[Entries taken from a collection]
· · · · · · ·

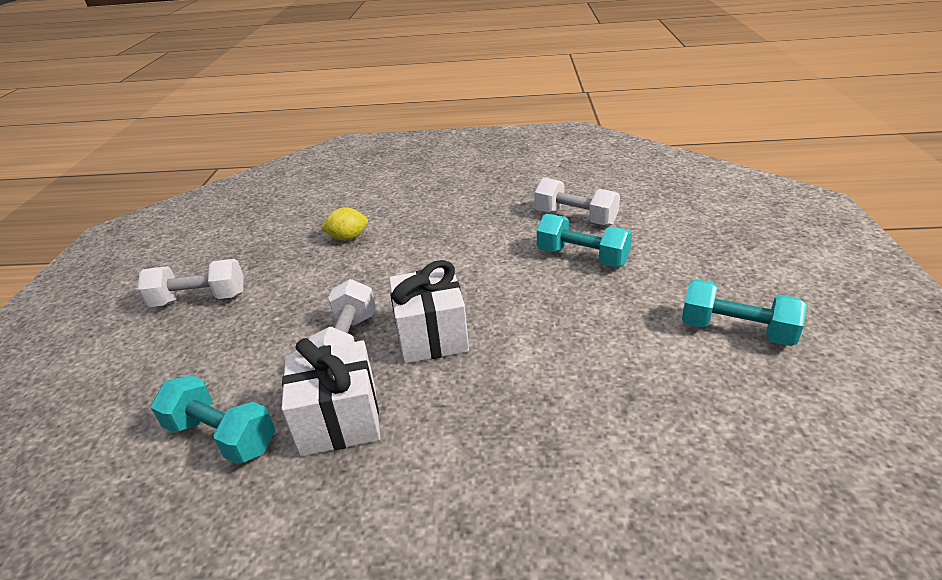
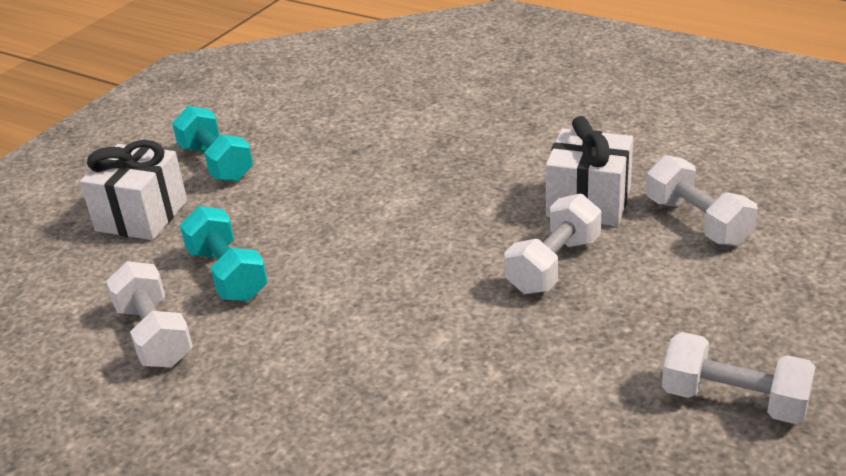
camera: 150 degrees left, 0 degrees up
(222, 436) = (697, 221): turquoise dumbbell -> white dumbbell
(348, 238) = (477, 438): yellow lemon -> none
(431, 336) = (464, 244): white gift -> white gift (142, 216)

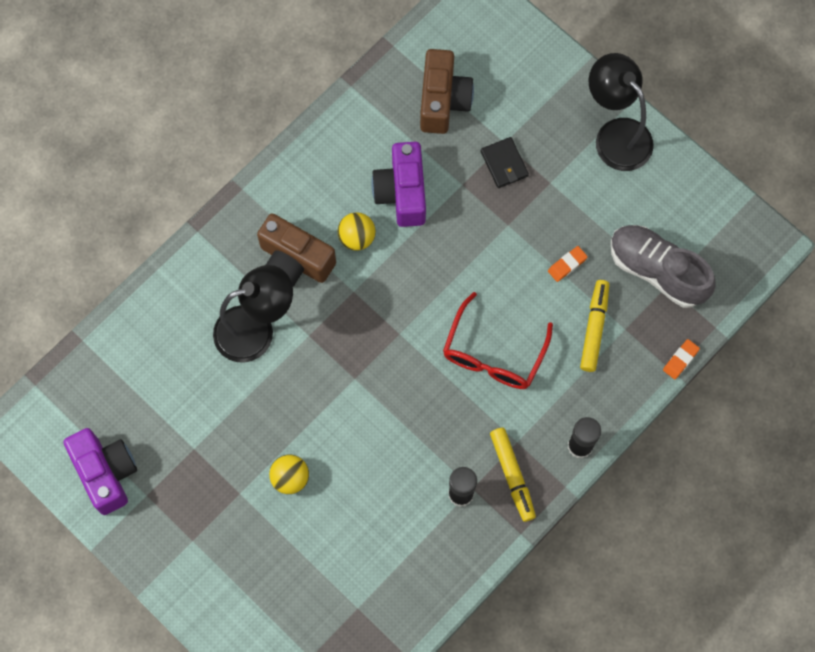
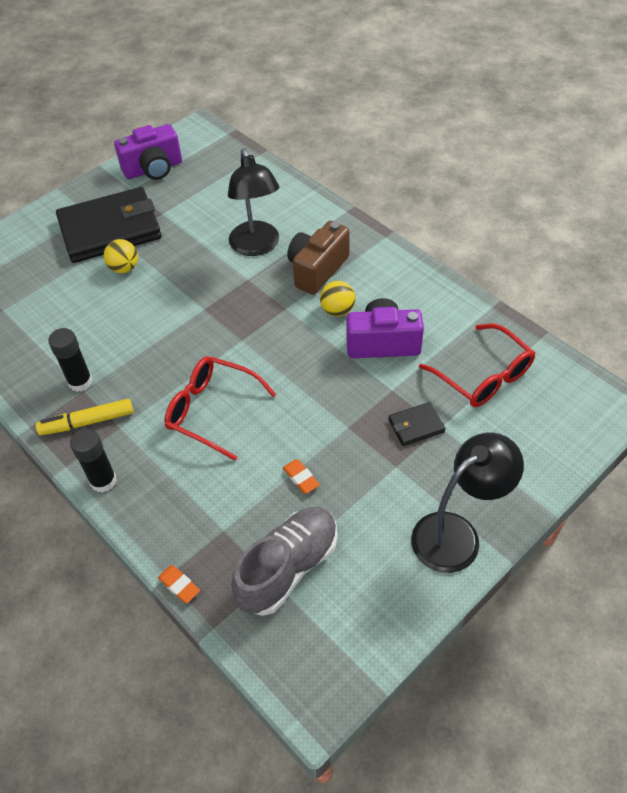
camera: 95 degrees right, 20 degrees down
(222, 507) = (110, 229): none -> black wallet
(443, 101) = (483, 376): brown camera -> red glasses
(594, 328) = (227, 500): yellow marker -> none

· · · · · · ·

◆ **Prompt**:
From the entries above, copy out every line where the string "camera" appears.

◆ **Completed exercise**:
camera: 150 degrees left, 0 degrees up
camera: 95 degrees right, 20 degrees down
(443, 101) = (483, 376): brown camera -> red glasses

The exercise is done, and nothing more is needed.